The response should consist only of the lines from the one with "HALL3 pin OUT: D8 -> D6" to the end of the data below, copied exactly and without pictures.

(Extracted material begins)

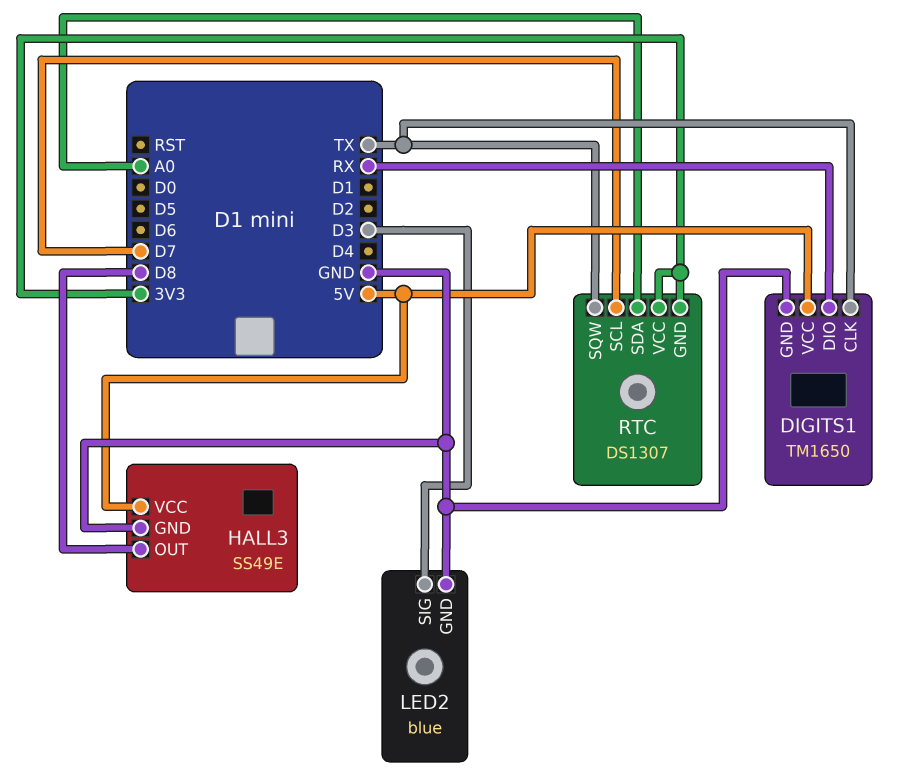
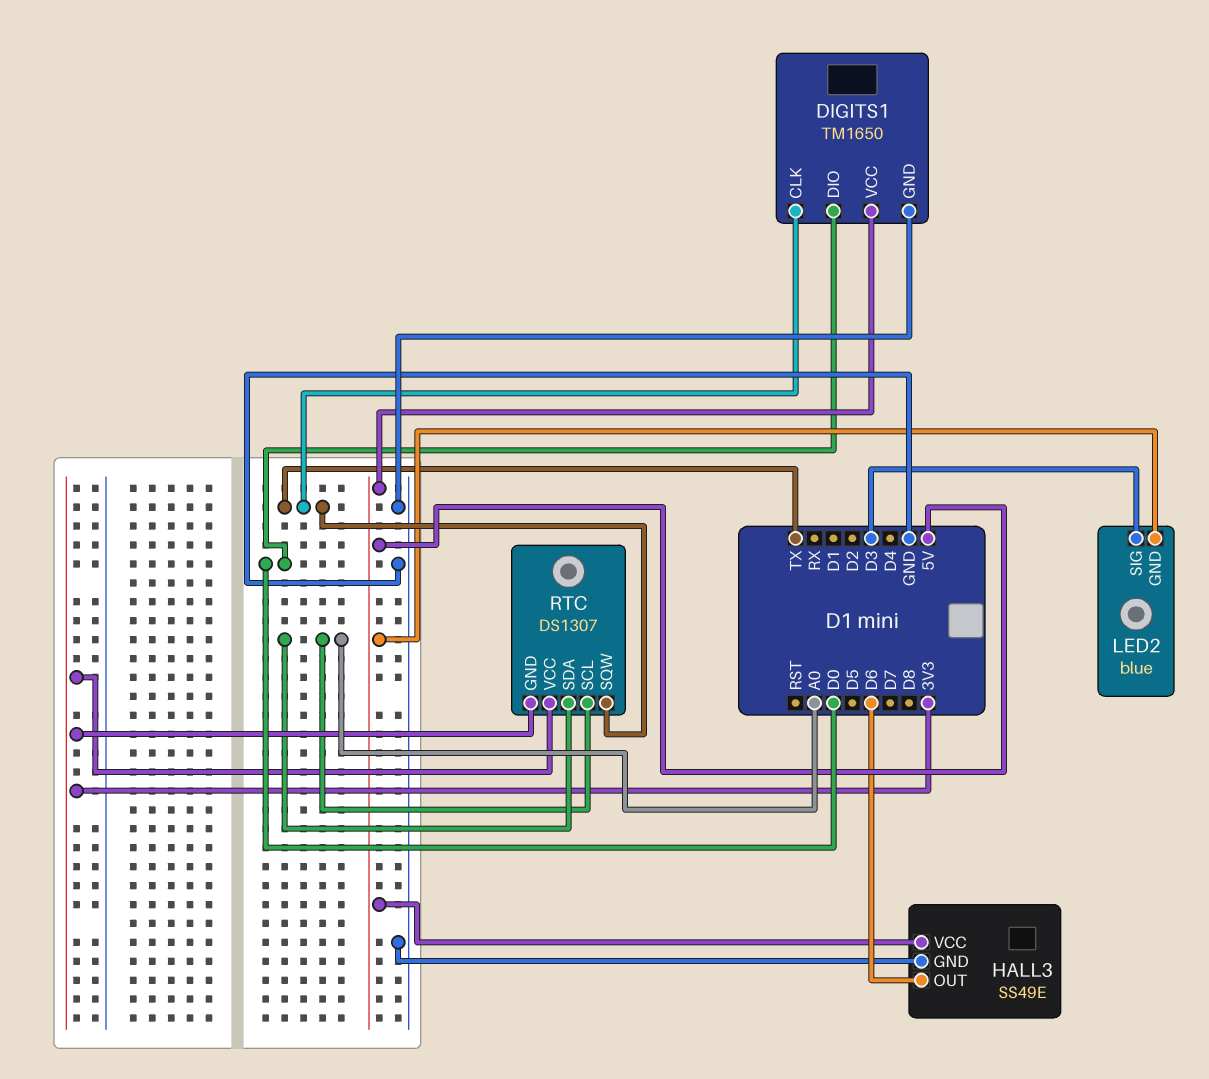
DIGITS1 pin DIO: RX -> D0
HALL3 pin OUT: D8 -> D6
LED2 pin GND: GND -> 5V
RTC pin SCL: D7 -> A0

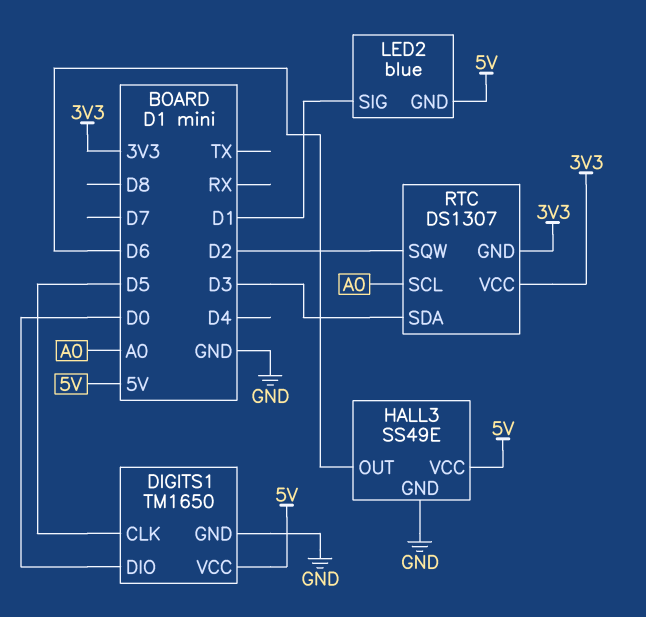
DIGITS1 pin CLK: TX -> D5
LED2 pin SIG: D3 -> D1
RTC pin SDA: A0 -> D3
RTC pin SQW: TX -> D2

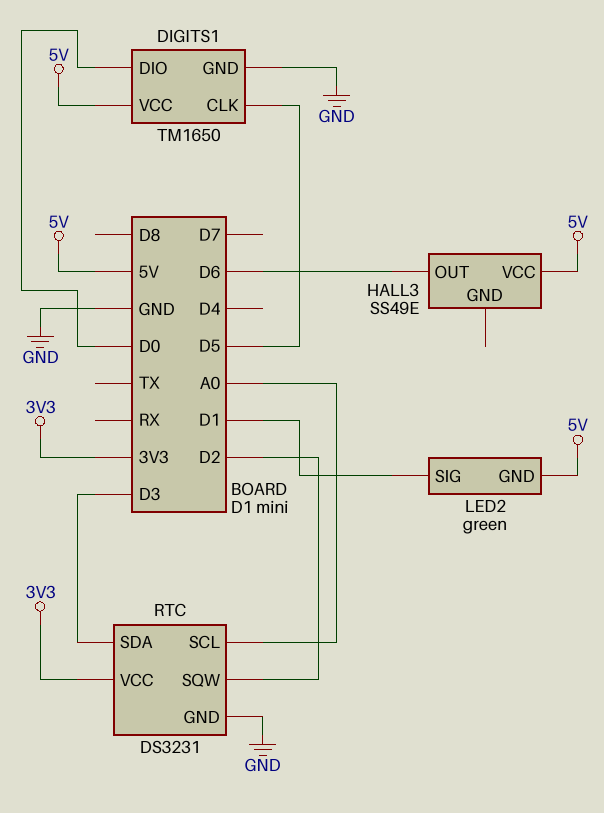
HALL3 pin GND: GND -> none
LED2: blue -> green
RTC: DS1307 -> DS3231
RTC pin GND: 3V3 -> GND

(Extracted material ends)

#### [The answer]
HALL3 pin OUT: D8 -> D6
LED2 pin GND: GND -> 5V
RTC pin SCL: D7 -> A0

DIGITS1 pin CLK: TX -> D5
LED2 pin SIG: D3 -> D1
RTC pin SDA: A0 -> D3
RTC pin SQW: TX -> D2

HALL3 pin GND: GND -> none
LED2: blue -> green
RTC: DS1307 -> DS3231
RTC pin GND: 3V3 -> GND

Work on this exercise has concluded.